● **PROVIDED ENTRIES**:
*** Block opens ***

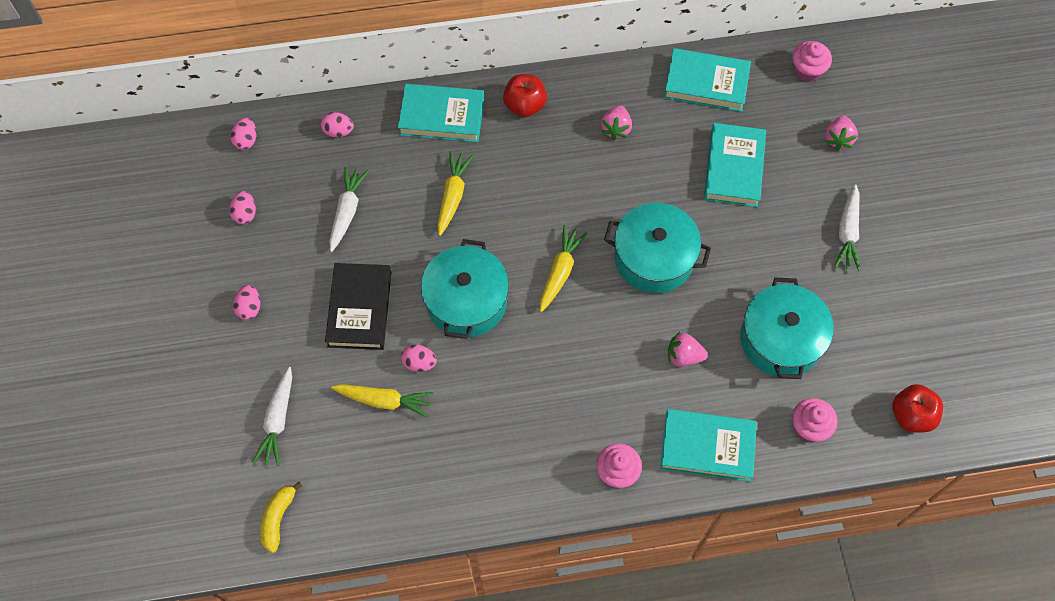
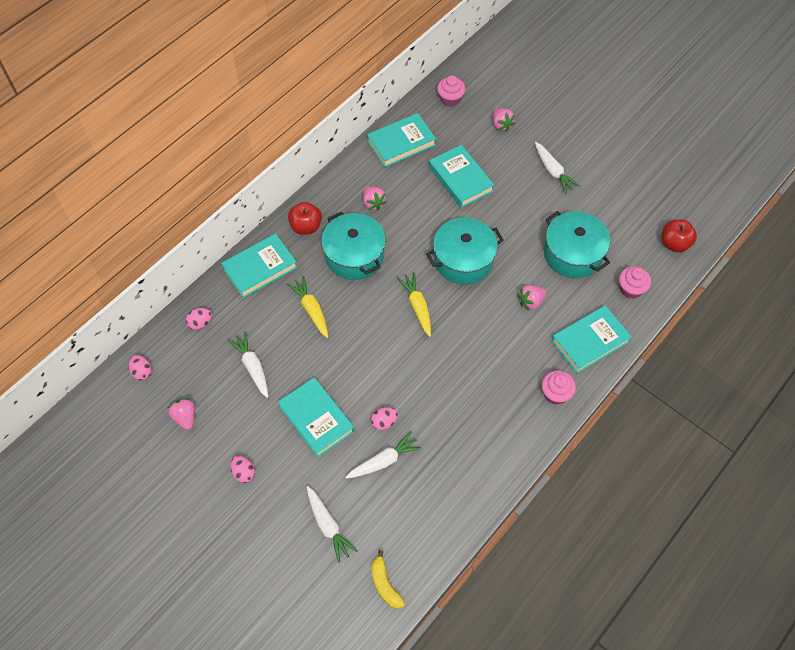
camera: 40 degrees left, 5 degrees down
pink egg [229,191,256,225] -> pink strawberry [168,398,195,430]
black book [325,263,391,350] -> turquoise book [278,377,355,457]
yellow carrot [331,384,433,418] -> white carrot [345,432,422,479]
turquoise pot [421,239,509,339] -> turquoise pot moved to [321,211,386,280]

*** Block closes ***

● **ASSIGNMENT**: How many lines in the records above contain the string "turquoise"? State the number and nothing more.

● **EXPECTED OUTPUT**: 2